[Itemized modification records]
* * * *

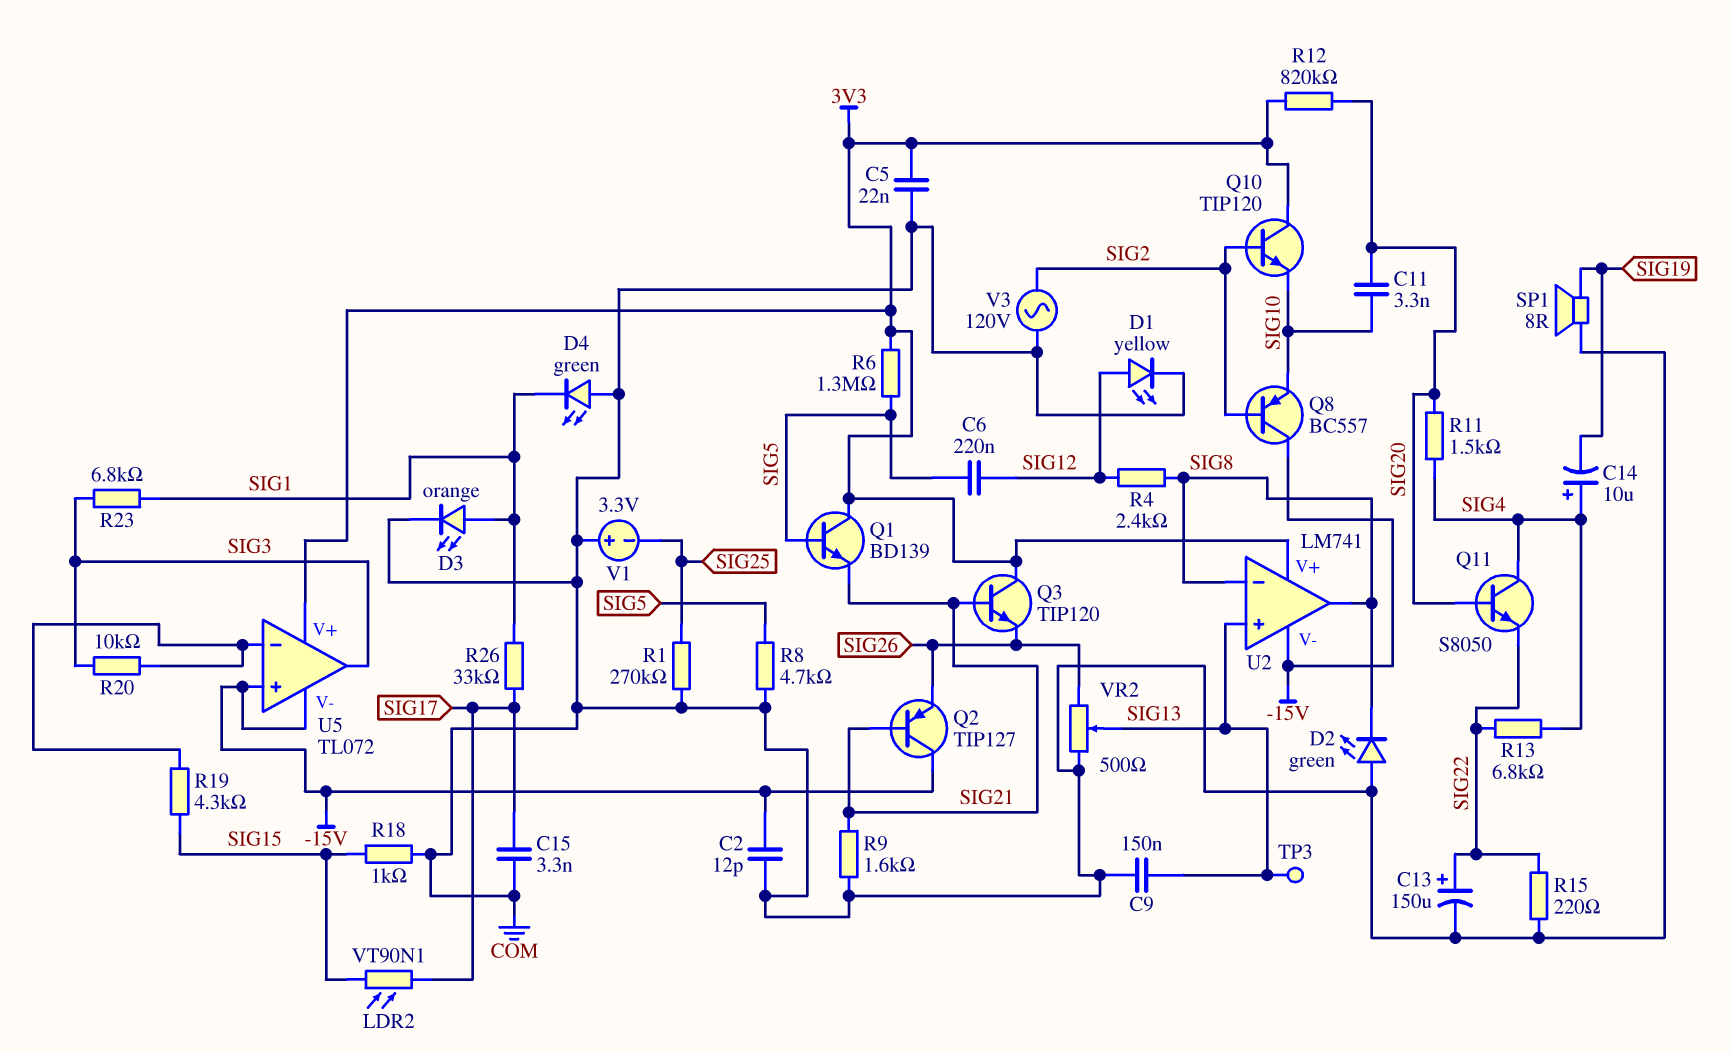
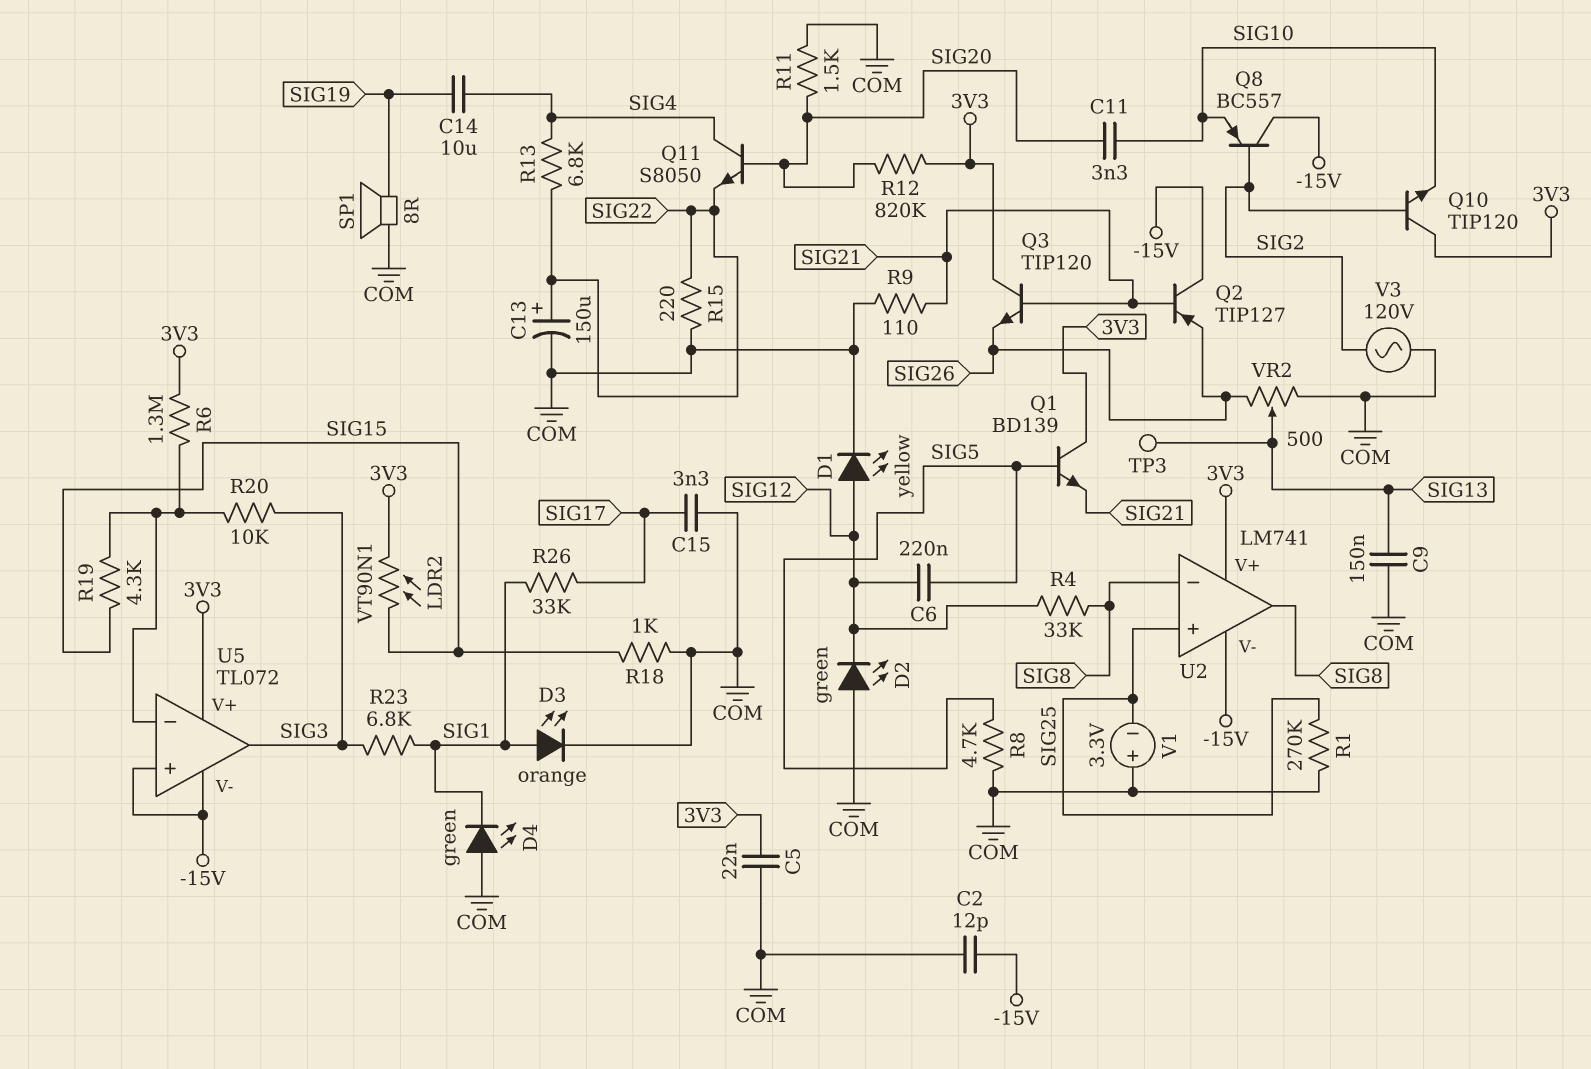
C14: 10uF (plus SIG4, minus SIG19) -> 10uF (SIG4, SIG19)
D2: LED green (A COM, K SIG8) -> LED green (A COM, K SIG12)
LDR2: VT90N1 (SIG15, SIG17) -> VT90N1 (3V3, SIG15)
R4: 2.4k (SIG8, SIG12) -> 33k (SIG8, SIG12)
R6: 1.3M (3V3, SIG5) -> 1.3M (3V3, U5/in-)
R9: 1.6k (COM, SIG21) -> 110 (COM, SIG21)
R11: 1.5k (SIG4, SIG20) -> 1.5k (COM, SIG20)
U2 pin in+: SIG13 -> SIG25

* * * *

» **Task to carry out**: The records above must be returned exactly, with each picture omitted.

» **Exercise response**:
C14: 10uF (plus SIG4, minus SIG19) -> 10uF (SIG4, SIG19)
D2: LED green (A COM, K SIG8) -> LED green (A COM, K SIG12)
LDR2: VT90N1 (SIG15, SIG17) -> VT90N1 (3V3, SIG15)
R4: 2.4k (SIG8, SIG12) -> 33k (SIG8, SIG12)
R6: 1.3M (3V3, SIG5) -> 1.3M (3V3, U5/in-)
R9: 1.6k (COM, SIG21) -> 110 (COM, SIG21)
R11: 1.5k (SIG4, SIG20) -> 1.5k (COM, SIG20)
U2 pin in+: SIG13 -> SIG25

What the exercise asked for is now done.